*** Opening of MATERIAL FOR THIS EXERCISE ***

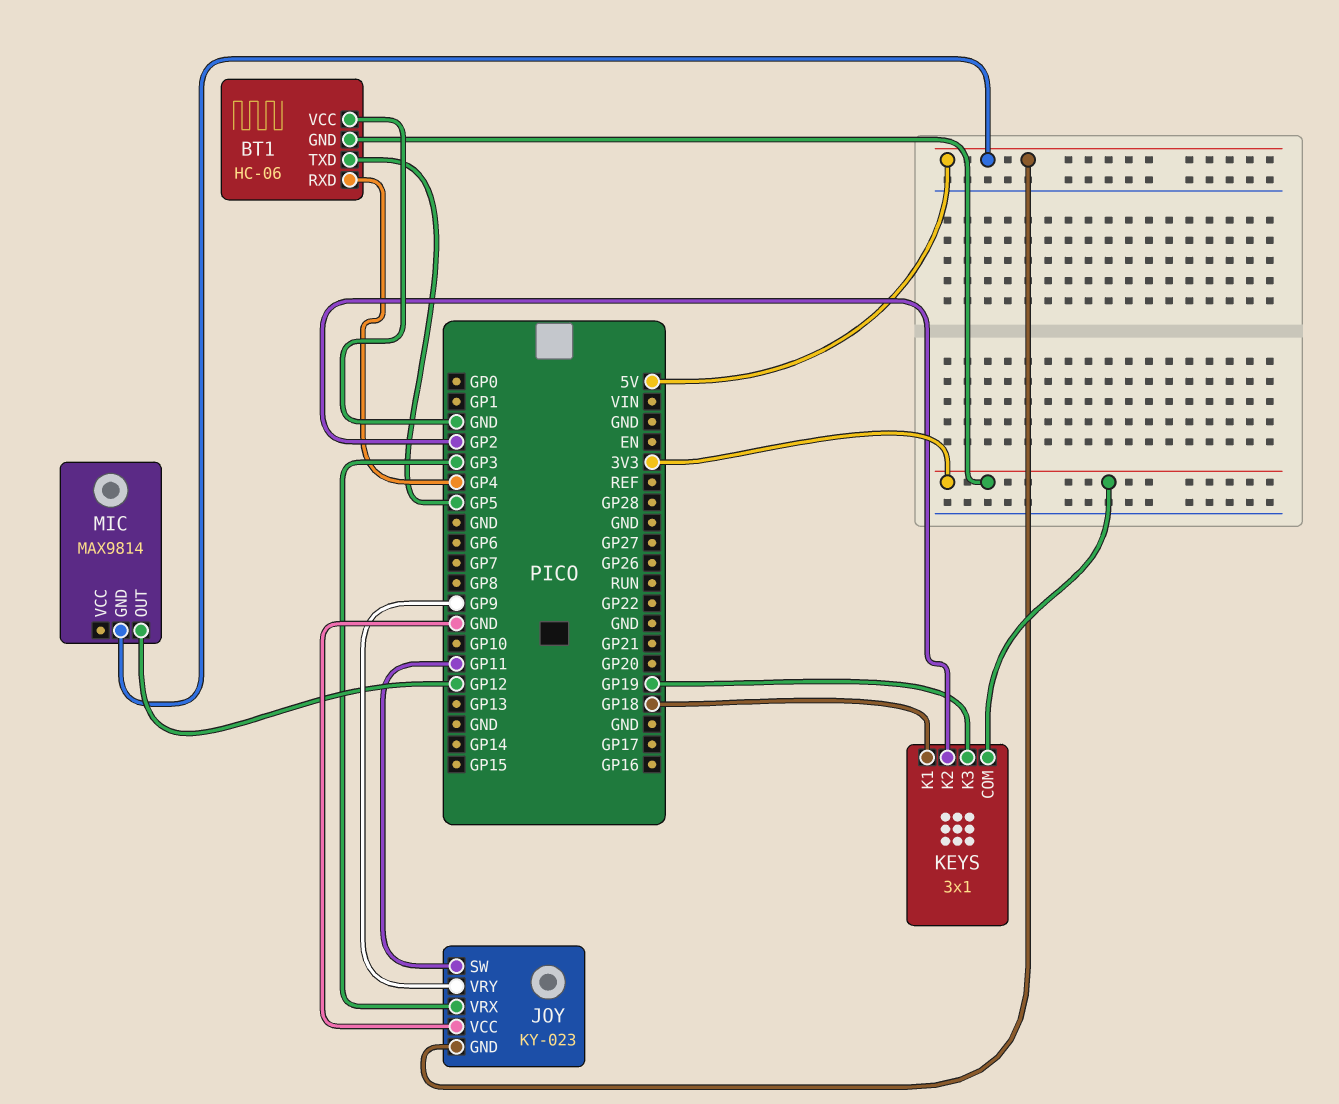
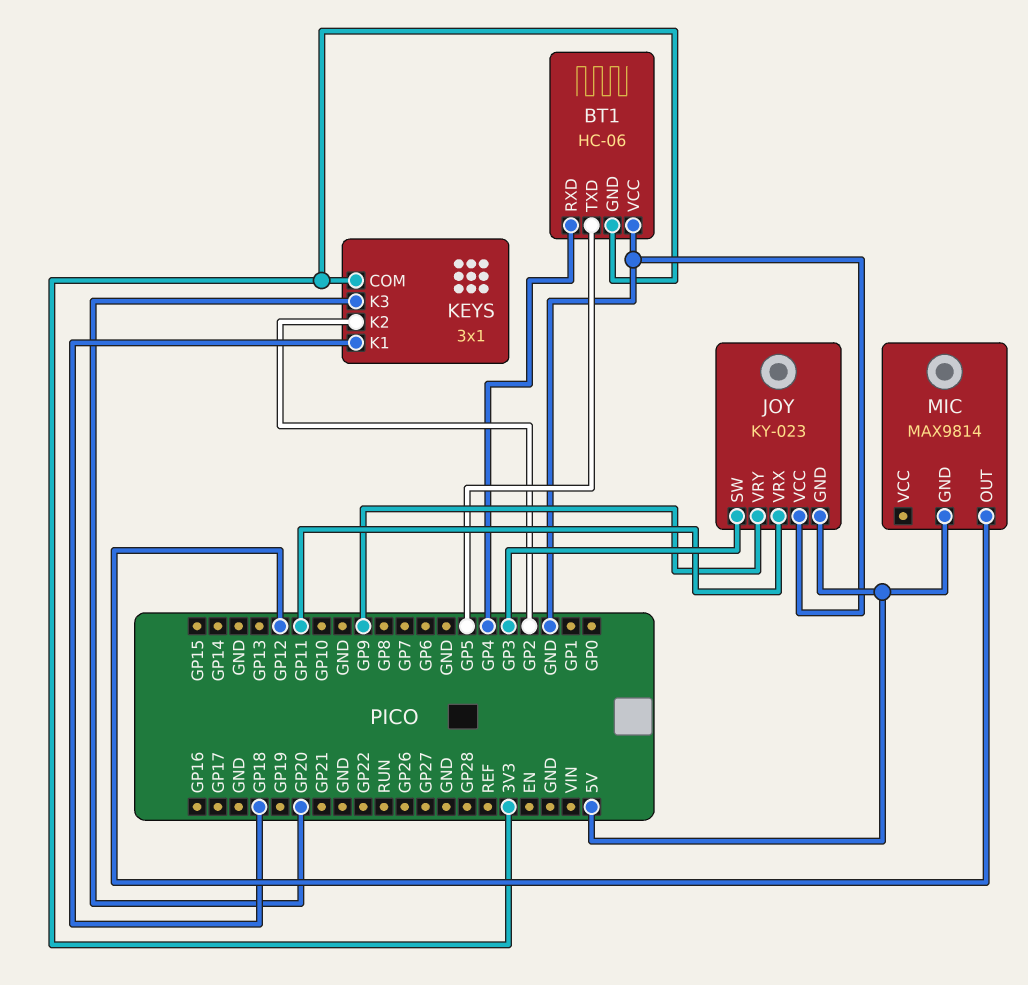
JOY pin SW: GP11 -> GP3
JOY pin VRX: GP3 -> GP11
KEYS pin K3: GP19 -> GP20

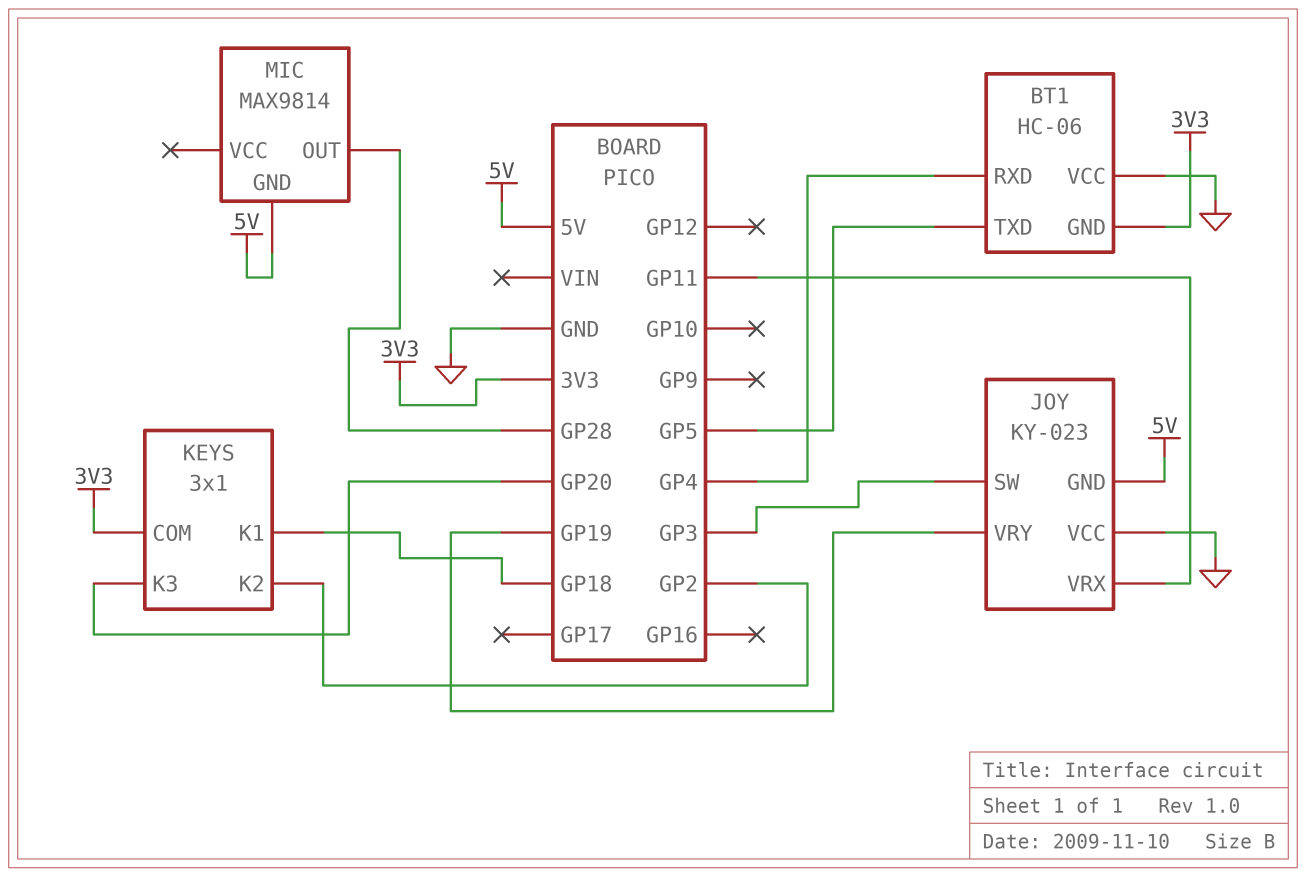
JOY pin VRY: GP9 -> GP19
MIC pin OUT: GP12 -> GP28

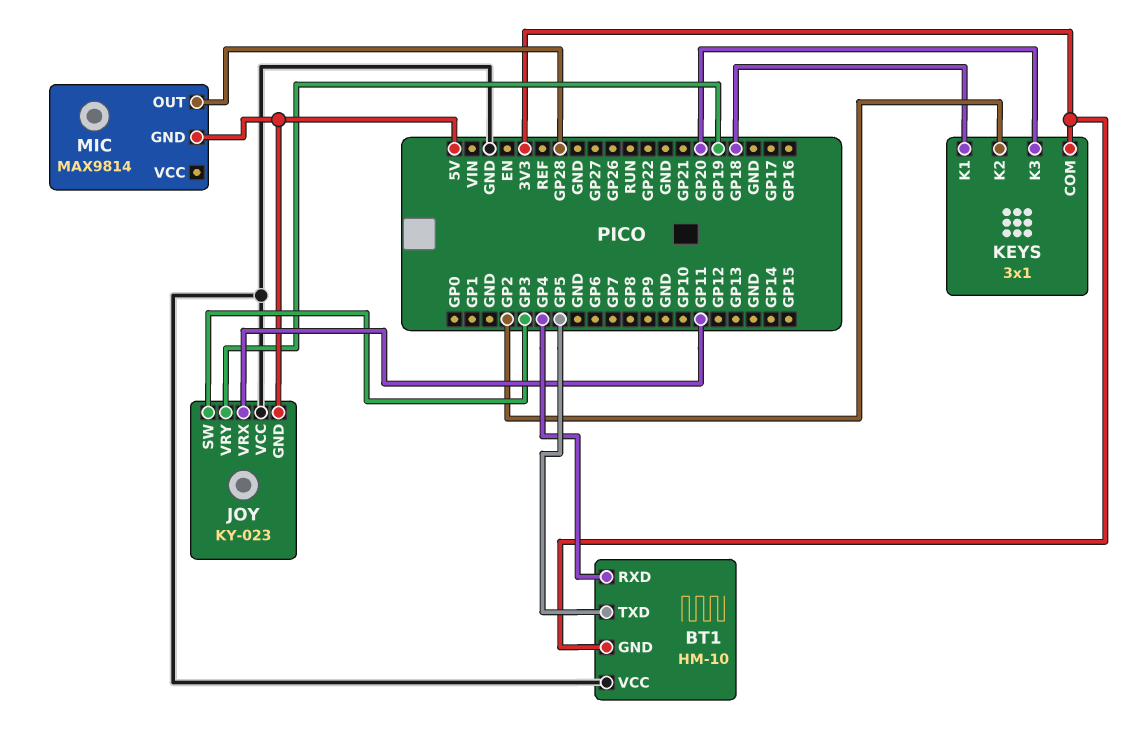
BT1: HC-06 -> HM-10

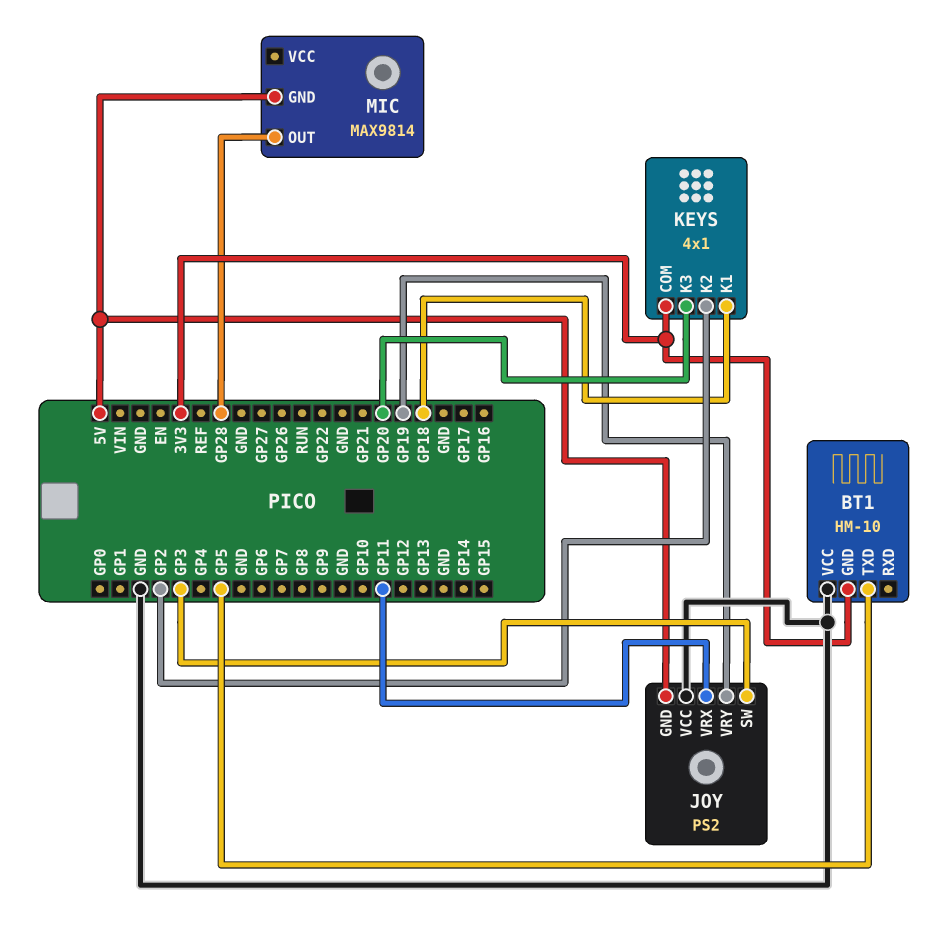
BT1 pin RXD: GP4 -> none
JOY: KY-023 -> PS2
KEYS: 3x1 -> 4x1

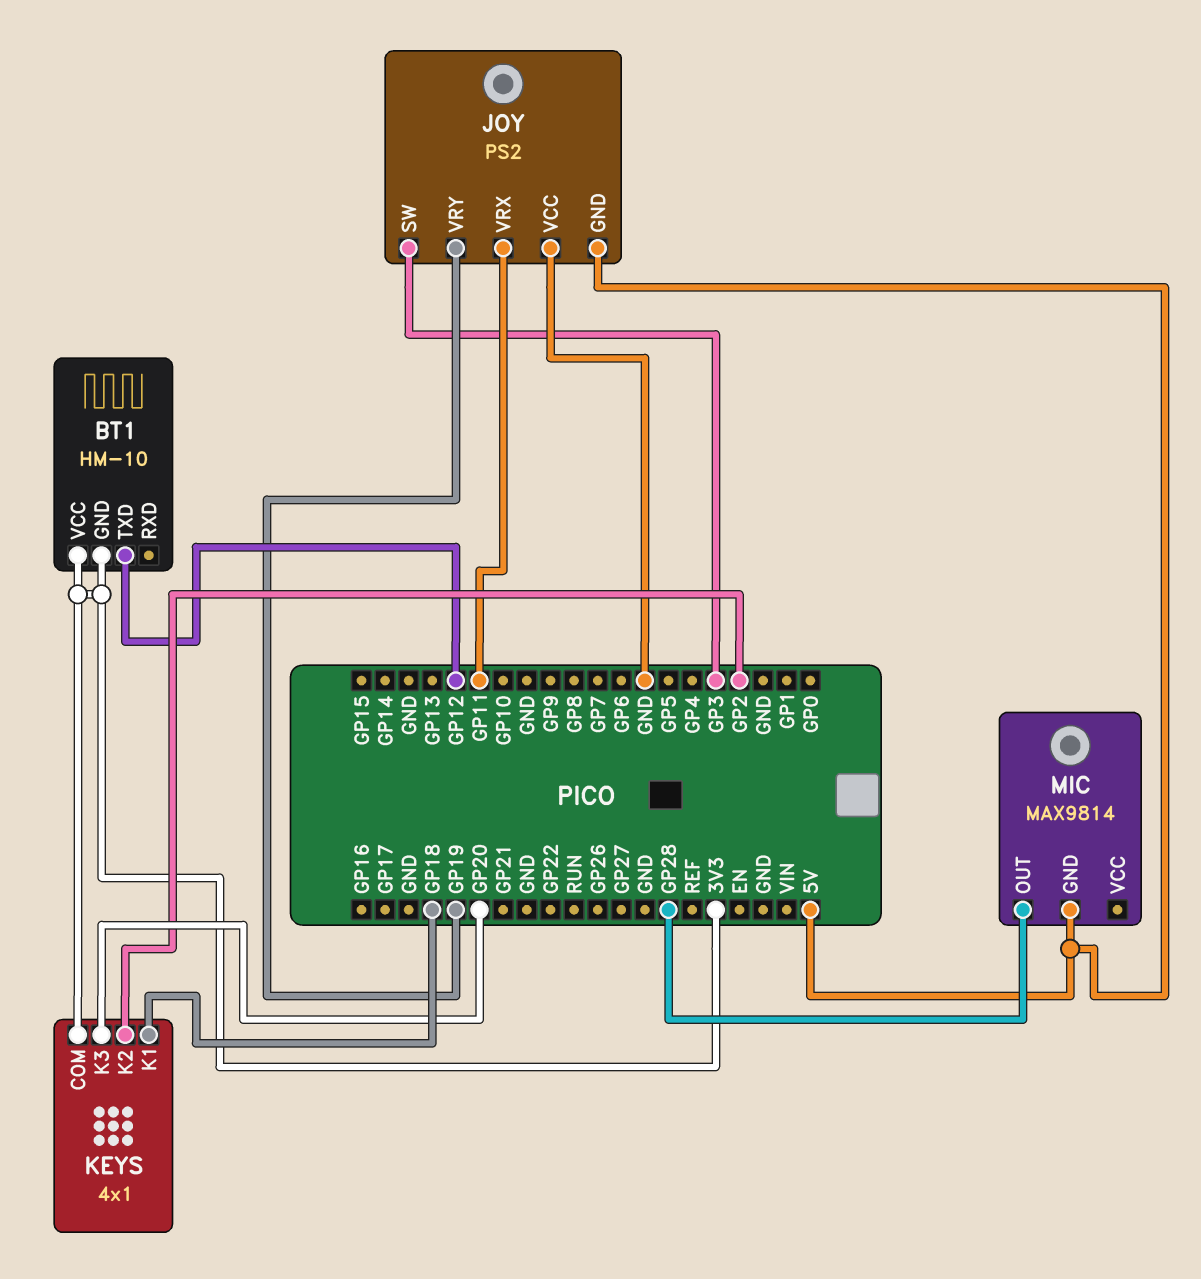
BT1 pin TXD: GP5 -> GP12
BT1 pin VCC: GND -> 3V3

*** Close of MATERIAL FOR THIS EXERCISE ***

*ABOUT THIS TASK*
If an entry holds a picture, leave the picture out and repeat the rest exactly.

*EXERCISE ANSWER*
JOY pin SW: GP11 -> GP3
JOY pin VRX: GP3 -> GP11
KEYS pin K3: GP19 -> GP20

JOY pin VRY: GP9 -> GP19
MIC pin OUT: GP12 -> GP28

BT1: HC-06 -> HM-10

BT1 pin RXD: GP4 -> none
JOY: KY-023 -> PS2
KEYS: 3x1 -> 4x1

BT1 pin TXD: GP5 -> GP12
BT1 pin VCC: GND -> 3V3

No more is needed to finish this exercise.